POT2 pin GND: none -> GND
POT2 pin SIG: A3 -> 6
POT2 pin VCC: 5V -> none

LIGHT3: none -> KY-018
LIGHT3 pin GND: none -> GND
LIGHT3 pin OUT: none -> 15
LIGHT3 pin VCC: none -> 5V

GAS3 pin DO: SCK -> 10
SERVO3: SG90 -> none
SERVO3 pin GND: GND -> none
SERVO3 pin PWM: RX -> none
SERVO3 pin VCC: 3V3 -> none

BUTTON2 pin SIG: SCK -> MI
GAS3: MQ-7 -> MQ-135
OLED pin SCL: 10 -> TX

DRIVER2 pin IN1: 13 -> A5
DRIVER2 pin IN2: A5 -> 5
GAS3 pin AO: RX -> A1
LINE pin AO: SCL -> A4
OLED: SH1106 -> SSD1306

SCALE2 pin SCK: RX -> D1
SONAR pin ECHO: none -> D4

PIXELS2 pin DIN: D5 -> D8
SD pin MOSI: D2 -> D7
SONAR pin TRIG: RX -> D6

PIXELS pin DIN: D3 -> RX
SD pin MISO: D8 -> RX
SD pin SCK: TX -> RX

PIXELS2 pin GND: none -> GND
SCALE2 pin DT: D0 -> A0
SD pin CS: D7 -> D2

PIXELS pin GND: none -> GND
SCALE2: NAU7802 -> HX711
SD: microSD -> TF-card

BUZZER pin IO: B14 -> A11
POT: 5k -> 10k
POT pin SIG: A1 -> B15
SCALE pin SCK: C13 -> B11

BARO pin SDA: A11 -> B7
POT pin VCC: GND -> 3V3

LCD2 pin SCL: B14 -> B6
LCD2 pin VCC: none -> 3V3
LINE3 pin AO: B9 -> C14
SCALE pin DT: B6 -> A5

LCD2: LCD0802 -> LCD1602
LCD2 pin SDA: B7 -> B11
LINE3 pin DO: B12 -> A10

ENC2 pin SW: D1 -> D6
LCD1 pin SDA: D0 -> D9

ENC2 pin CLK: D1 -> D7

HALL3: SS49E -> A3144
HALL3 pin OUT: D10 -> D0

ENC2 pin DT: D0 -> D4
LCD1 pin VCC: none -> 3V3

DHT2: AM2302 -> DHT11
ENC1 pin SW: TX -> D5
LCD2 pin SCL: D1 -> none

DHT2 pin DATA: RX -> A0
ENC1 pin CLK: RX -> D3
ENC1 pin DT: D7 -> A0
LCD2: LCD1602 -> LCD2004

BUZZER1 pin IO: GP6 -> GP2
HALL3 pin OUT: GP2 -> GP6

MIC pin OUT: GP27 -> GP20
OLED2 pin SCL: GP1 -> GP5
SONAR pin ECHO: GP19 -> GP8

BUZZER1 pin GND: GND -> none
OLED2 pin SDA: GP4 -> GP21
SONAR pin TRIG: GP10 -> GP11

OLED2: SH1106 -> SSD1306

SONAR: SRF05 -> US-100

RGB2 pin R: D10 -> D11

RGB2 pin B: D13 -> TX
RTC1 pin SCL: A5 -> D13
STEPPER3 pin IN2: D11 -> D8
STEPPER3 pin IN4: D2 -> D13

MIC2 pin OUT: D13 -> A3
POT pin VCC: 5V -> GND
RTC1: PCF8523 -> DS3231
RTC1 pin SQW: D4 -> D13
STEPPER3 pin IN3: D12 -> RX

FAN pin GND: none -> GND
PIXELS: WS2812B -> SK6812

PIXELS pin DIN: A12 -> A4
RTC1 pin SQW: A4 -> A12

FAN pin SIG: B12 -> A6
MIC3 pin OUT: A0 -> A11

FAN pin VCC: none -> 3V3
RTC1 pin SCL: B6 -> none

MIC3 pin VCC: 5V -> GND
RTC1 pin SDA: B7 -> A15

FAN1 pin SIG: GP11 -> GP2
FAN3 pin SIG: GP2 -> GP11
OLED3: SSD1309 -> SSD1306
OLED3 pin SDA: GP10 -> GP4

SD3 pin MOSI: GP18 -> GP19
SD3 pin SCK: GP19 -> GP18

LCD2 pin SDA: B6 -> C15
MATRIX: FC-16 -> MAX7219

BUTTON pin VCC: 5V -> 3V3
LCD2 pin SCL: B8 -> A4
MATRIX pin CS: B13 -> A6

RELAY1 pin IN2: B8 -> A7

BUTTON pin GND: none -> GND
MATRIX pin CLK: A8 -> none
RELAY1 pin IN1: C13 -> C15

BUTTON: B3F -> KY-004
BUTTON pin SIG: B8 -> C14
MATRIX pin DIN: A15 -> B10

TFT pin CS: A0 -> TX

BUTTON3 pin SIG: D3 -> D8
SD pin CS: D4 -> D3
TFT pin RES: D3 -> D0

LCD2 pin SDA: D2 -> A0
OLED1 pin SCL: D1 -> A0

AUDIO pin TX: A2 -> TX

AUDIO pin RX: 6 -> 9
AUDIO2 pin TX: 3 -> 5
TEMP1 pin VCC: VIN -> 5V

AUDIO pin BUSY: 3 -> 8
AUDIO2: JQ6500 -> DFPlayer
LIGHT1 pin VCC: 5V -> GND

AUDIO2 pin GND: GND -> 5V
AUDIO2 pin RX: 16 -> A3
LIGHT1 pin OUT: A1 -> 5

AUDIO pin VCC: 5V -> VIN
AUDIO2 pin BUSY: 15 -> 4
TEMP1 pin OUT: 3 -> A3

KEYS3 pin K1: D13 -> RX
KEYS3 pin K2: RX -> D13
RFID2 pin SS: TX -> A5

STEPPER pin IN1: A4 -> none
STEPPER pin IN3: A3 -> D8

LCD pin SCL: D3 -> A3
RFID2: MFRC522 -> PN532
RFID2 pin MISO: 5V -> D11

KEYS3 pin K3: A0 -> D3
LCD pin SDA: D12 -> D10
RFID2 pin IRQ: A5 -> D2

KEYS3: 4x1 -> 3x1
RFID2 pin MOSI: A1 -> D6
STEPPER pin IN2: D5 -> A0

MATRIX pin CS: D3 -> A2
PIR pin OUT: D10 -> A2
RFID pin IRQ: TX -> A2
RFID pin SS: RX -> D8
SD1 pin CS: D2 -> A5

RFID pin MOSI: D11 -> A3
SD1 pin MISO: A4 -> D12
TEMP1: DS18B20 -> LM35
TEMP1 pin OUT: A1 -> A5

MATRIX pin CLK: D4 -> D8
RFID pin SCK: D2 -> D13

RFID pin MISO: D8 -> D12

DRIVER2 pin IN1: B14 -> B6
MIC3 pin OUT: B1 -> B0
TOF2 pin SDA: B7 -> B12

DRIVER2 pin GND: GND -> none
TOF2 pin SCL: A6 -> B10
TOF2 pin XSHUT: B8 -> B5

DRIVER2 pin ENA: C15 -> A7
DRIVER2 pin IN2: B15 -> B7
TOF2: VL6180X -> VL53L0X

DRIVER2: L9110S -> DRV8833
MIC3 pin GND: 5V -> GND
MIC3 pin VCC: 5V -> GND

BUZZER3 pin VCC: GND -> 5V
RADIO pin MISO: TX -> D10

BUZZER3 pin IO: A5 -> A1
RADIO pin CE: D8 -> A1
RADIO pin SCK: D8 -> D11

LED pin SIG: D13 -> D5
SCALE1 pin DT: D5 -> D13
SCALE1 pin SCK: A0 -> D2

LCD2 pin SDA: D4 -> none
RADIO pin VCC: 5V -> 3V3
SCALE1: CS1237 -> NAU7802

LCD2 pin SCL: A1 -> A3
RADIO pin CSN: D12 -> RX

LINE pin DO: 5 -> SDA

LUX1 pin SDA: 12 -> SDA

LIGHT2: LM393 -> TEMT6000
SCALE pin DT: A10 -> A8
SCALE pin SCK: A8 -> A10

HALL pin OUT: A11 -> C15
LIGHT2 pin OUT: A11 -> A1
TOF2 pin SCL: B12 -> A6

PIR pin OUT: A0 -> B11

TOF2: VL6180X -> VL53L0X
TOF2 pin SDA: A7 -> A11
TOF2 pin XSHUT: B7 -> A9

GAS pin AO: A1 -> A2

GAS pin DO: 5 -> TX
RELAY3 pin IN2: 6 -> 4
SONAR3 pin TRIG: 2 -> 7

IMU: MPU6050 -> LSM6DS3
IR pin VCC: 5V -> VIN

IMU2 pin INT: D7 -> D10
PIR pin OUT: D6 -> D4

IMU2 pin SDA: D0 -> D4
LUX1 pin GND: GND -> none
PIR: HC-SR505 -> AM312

WHAT YOU WILL DO →
Copy the records above exactly, please, but only from the first line through the line containing "FAN3 pin SIG: GP2 -> GP11".

EXERCISE ANSWER →
POT2 pin GND: none -> GND
POT2 pin SIG: A3 -> 6
POT2 pin VCC: 5V -> none

LIGHT3: none -> KY-018
LIGHT3 pin GND: none -> GND
LIGHT3 pin OUT: none -> 15
LIGHT3 pin VCC: none -> 5V

GAS3 pin DO: SCK -> 10
SERVO3: SG90 -> none
SERVO3 pin GND: GND -> none
SERVO3 pin PWM: RX -> none
SERVO3 pin VCC: 3V3 -> none

BUTTON2 pin SIG: SCK -> MI
GAS3: MQ-7 -> MQ-135
OLED pin SCL: 10 -> TX

DRIVER2 pin IN1: 13 -> A5
DRIVER2 pin IN2: A5 -> 5
GAS3 pin AO: RX -> A1
LINE pin AO: SCL -> A4
OLED: SH1106 -> SSD1306

SCALE2 pin SCK: RX -> D1
SONAR pin ECHO: none -> D4

PIXELS2 pin DIN: D5 -> D8
SD pin MOSI: D2 -> D7
SONAR pin TRIG: RX -> D6

PIXELS pin DIN: D3 -> RX
SD pin MISO: D8 -> RX
SD pin SCK: TX -> RX

PIXELS2 pin GND: none -> GND
SCALE2 pin DT: D0 -> A0
SD pin CS: D7 -> D2

PIXELS pin GND: none -> GND
SCALE2: NAU7802 -> HX711
SD: microSD -> TF-card

BUZZER pin IO: B14 -> A11
POT: 5k -> 10k
POT pin SIG: A1 -> B15
SCALE pin SCK: C13 -> B11

BARO pin SDA: A11 -> B7
POT pin VCC: GND -> 3V3

LCD2 pin SCL: B14 -> B6
LCD2 pin VCC: none -> 3V3
LINE3 pin AO: B9 -> C14
SCALE pin DT: B6 -> A5

LCD2: LCD0802 -> LCD1602
LCD2 pin SDA: B7 -> B11
LINE3 pin DO: B12 -> A10

ENC2 pin SW: D1 -> D6
LCD1 pin SDA: D0 -> D9

ENC2 pin CLK: D1 -> D7

HALL3: SS49E -> A3144
HALL3 pin OUT: D10 -> D0

ENC2 pin DT: D0 -> D4
LCD1 pin VCC: none -> 3V3

DHT2: AM2302 -> DHT11
ENC1 pin SW: TX -> D5
LCD2 pin SCL: D1 -> none

DHT2 pin DATA: RX -> A0
ENC1 pin CLK: RX -> D3
ENC1 pin DT: D7 -> A0
LCD2: LCD1602 -> LCD2004

BUZZER1 pin IO: GP6 -> GP2
HALL3 pin OUT: GP2 -> GP6

MIC pin OUT: GP27 -> GP20
OLED2 pin SCL: GP1 -> GP5
SONAR pin ECHO: GP19 -> GP8

BUZZER1 pin GND: GND -> none
OLED2 pin SDA: GP4 -> GP21
SONAR pin TRIG: GP10 -> GP11

OLED2: SH1106 -> SSD1306

SONAR: SRF05 -> US-100

RGB2 pin R: D10 -> D11

RGB2 pin B: D13 -> TX
RTC1 pin SCL: A5 -> D13
STEPPER3 pin IN2: D11 -> D8
STEPPER3 pin IN4: D2 -> D13

MIC2 pin OUT: D13 -> A3
POT pin VCC: 5V -> GND
RTC1: PCF8523 -> DS3231
RTC1 pin SQW: D4 -> D13
STEPPER3 pin IN3: D12 -> RX

FAN pin GND: none -> GND
PIXELS: WS2812B -> SK6812

PIXELS pin DIN: A12 -> A4
RTC1 pin SQW: A4 -> A12

FAN pin SIG: B12 -> A6
MIC3 pin OUT: A0 -> A11

FAN pin VCC: none -> 3V3
RTC1 pin SCL: B6 -> none

MIC3 pin VCC: 5V -> GND
RTC1 pin SDA: B7 -> A15

FAN1 pin SIG: GP11 -> GP2
FAN3 pin SIG: GP2 -> GP11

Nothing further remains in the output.